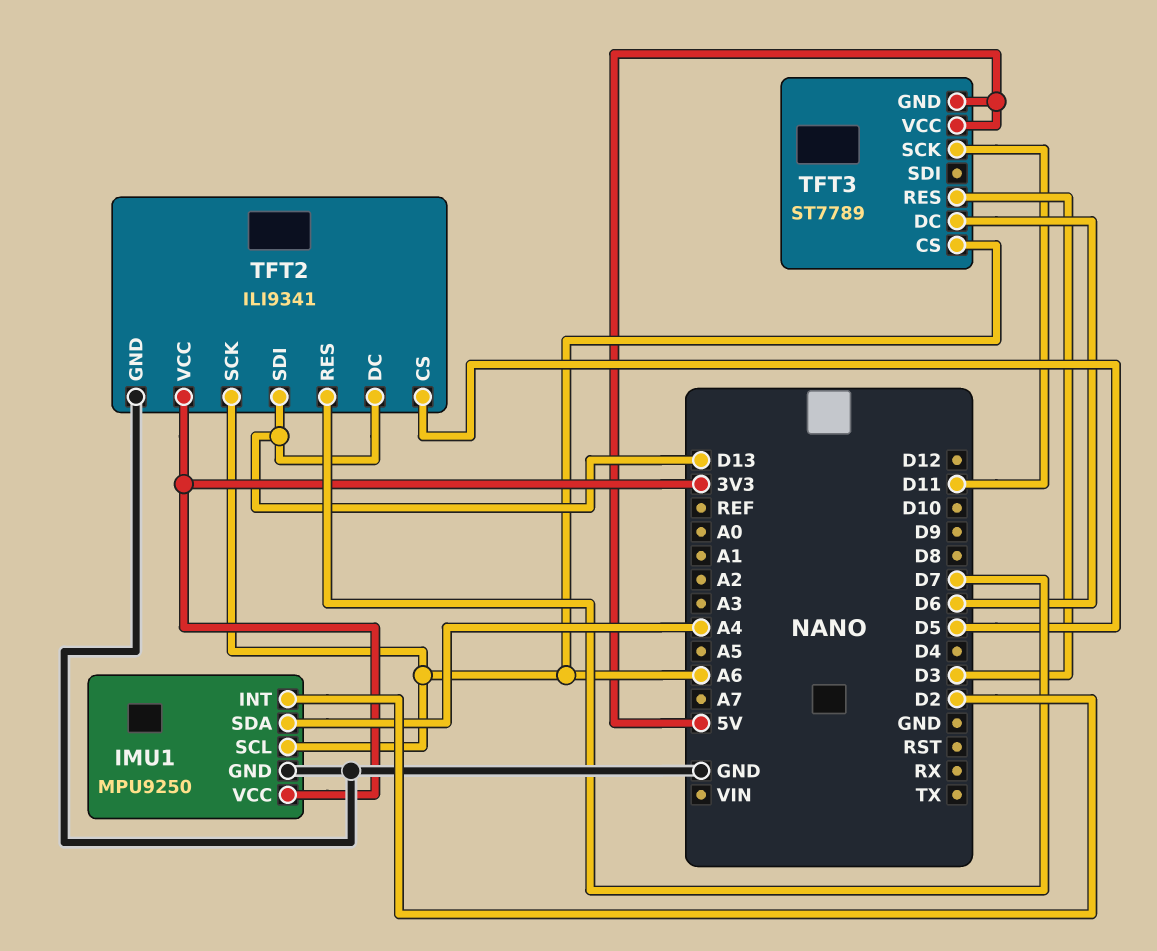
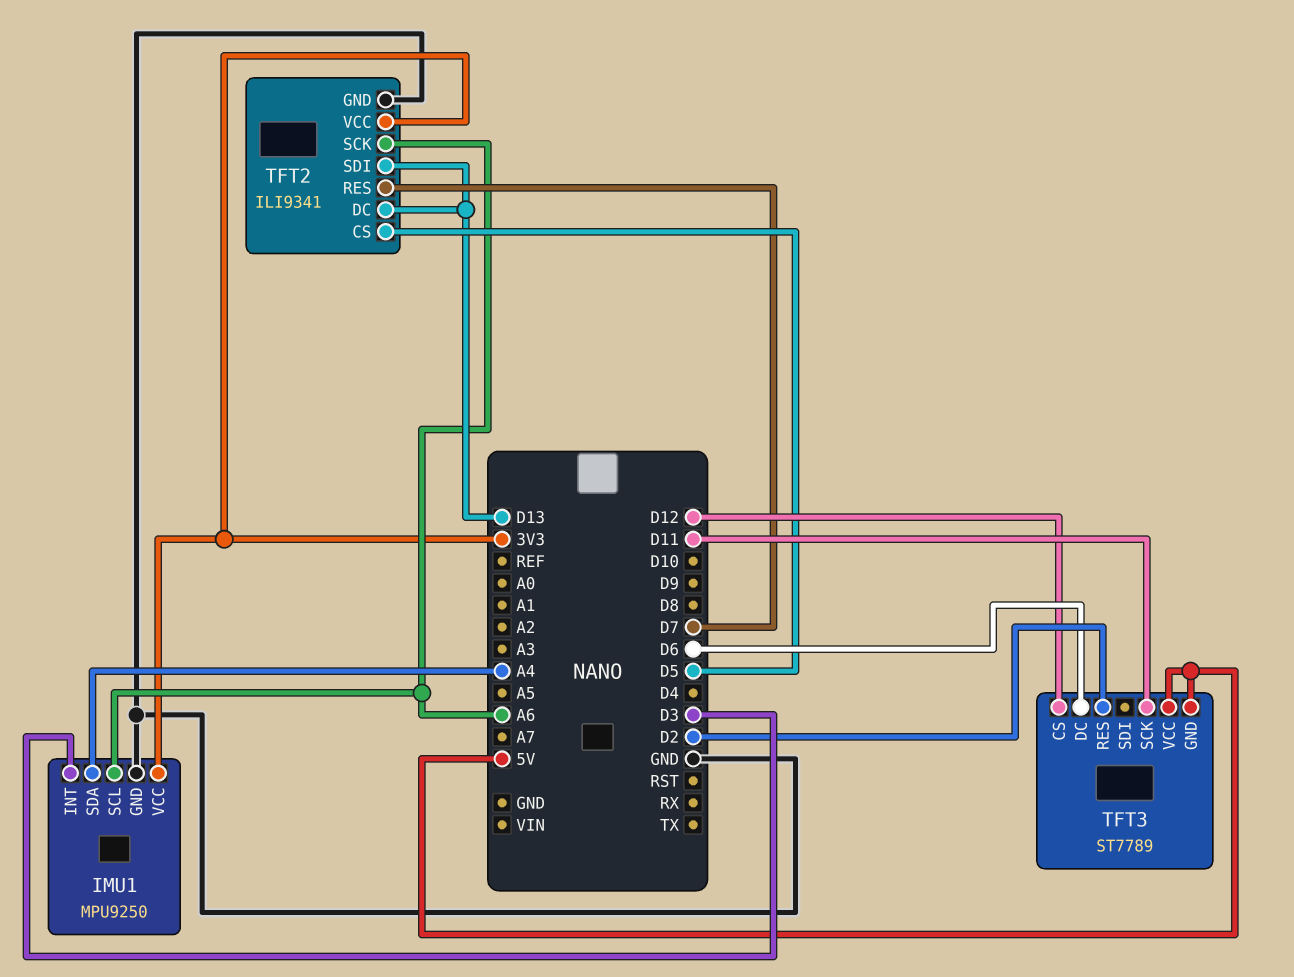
IMU1 pin INT: D2 -> D3
TFT3 pin CS: A6 -> D12
TFT3 pin RES: D3 -> D2

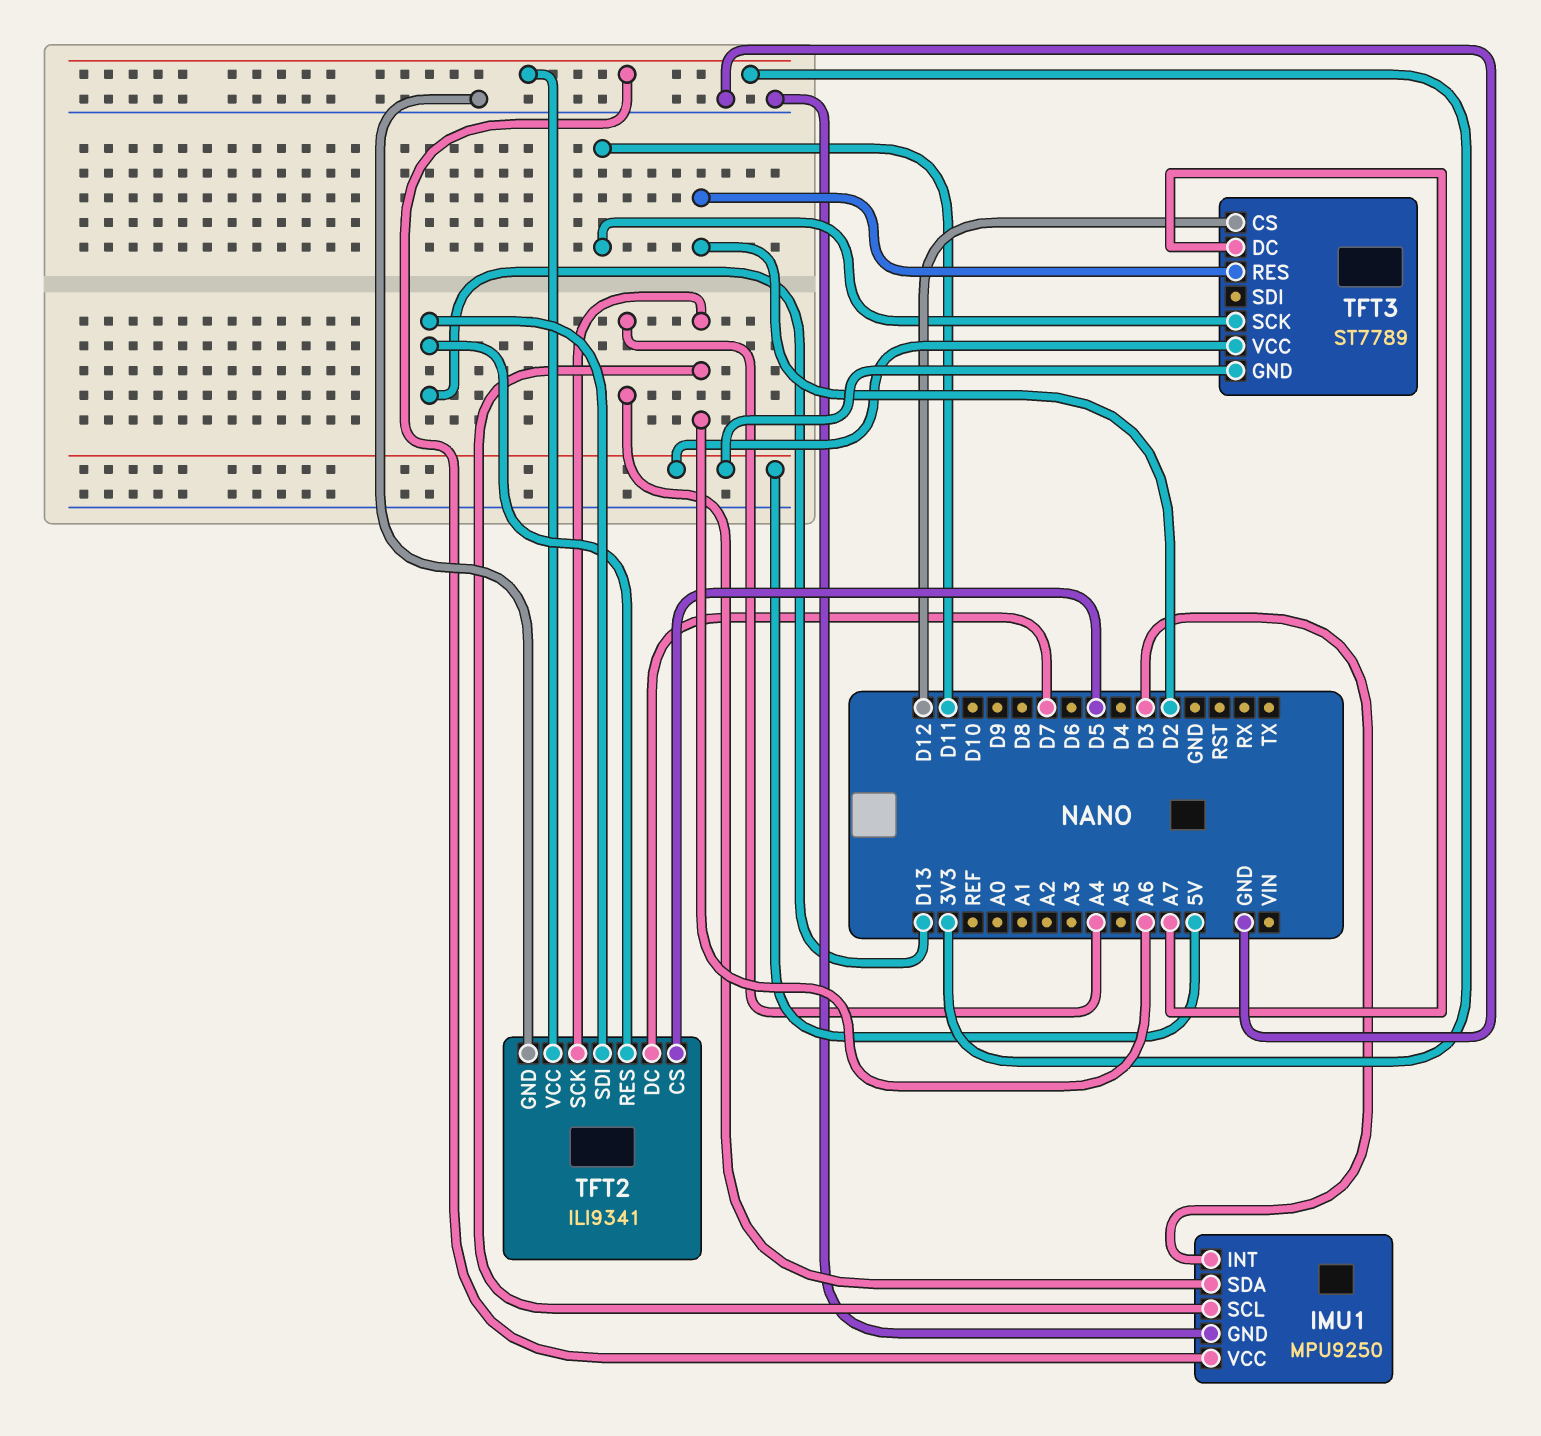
TFT2 pin DC: D13 -> D7
TFT2 pin RES: D7 -> D13
TFT3 pin DC: D6 -> A7

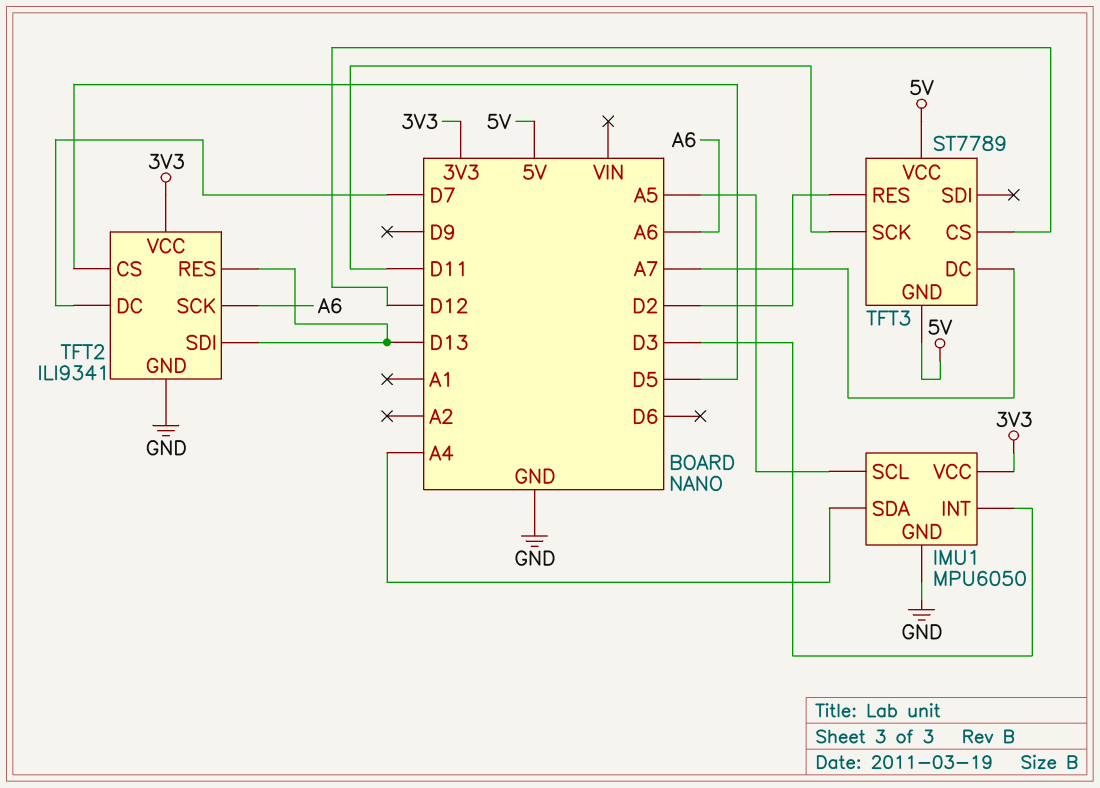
IMU1: MPU9250 -> MPU6050
IMU1 pin SCL: A6 -> A5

Problem to work on:
Print the listing exactly, pictures excluded.

Problem solution:
IMU1 pin INT: D2 -> D3
TFT3 pin CS: A6 -> D12
TFT3 pin RES: D3 -> D2

TFT2 pin DC: D13 -> D7
TFT2 pin RES: D7 -> D13
TFT3 pin DC: D6 -> A7

IMU1: MPU9250 -> MPU6050
IMU1 pin SCL: A6 -> A5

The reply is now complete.